● DATA
-- -- --

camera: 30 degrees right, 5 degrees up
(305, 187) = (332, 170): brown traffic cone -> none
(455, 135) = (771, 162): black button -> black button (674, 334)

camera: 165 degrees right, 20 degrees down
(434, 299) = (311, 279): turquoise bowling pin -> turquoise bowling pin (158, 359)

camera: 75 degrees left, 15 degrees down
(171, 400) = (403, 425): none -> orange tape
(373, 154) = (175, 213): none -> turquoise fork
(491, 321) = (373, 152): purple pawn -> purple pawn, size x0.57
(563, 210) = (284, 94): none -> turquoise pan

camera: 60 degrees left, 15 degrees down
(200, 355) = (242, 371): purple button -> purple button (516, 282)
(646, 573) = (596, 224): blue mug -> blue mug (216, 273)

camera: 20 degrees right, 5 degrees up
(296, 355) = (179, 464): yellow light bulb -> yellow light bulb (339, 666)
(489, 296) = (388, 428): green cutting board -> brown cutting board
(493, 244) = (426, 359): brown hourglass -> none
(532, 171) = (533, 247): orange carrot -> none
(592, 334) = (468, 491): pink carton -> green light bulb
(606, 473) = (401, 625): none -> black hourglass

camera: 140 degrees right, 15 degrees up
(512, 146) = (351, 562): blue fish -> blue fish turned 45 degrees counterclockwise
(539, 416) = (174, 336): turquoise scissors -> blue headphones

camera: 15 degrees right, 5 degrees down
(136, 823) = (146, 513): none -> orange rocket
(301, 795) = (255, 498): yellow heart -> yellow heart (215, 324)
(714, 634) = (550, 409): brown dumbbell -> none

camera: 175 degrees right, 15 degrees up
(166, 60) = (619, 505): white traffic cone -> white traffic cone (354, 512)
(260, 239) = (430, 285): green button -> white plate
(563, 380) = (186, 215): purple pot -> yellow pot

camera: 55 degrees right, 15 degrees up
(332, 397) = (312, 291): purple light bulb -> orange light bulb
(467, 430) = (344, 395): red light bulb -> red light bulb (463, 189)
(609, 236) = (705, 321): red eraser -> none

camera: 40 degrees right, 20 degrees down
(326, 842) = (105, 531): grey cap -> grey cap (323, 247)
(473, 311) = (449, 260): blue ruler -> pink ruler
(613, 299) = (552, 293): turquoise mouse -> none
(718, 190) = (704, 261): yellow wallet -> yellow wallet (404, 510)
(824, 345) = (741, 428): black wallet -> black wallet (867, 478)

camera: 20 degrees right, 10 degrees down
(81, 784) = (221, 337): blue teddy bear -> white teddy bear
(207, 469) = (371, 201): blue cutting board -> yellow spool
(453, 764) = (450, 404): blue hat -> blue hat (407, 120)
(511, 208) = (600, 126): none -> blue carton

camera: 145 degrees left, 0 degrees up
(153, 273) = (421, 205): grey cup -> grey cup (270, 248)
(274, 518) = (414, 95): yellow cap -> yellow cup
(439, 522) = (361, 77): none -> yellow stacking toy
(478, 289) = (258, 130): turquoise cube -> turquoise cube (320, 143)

-- -- --

Could you set down, exactly as written, the lines above between the one holding "(609, 236) = (705, 321): red eraser -> none" and the one holding "camera: 145 degrees left, 0 degrees up", inclusive, and nothing more?

(609, 236) = (705, 321): red eraser -> none

camera: 40 degrees right, 20 degrees down
(326, 842) = (105, 531): grey cap -> grey cap (323, 247)
(473, 311) = (449, 260): blue ruler -> pink ruler
(613, 299) = (552, 293): turquoise mouse -> none
(718, 190) = (704, 261): yellow wallet -> yellow wallet (404, 510)
(824, 345) = (741, 428): black wallet -> black wallet (867, 478)

camera: 20 degrees right, 10 degrees down
(81, 784) = (221, 337): blue teddy bear -> white teddy bear
(207, 469) = (371, 201): blue cutting board -> yellow spool
(453, 764) = (450, 404): blue hat -> blue hat (407, 120)
(511, 208) = (600, 126): none -> blue carton

camera: 145 degrees left, 0 degrees up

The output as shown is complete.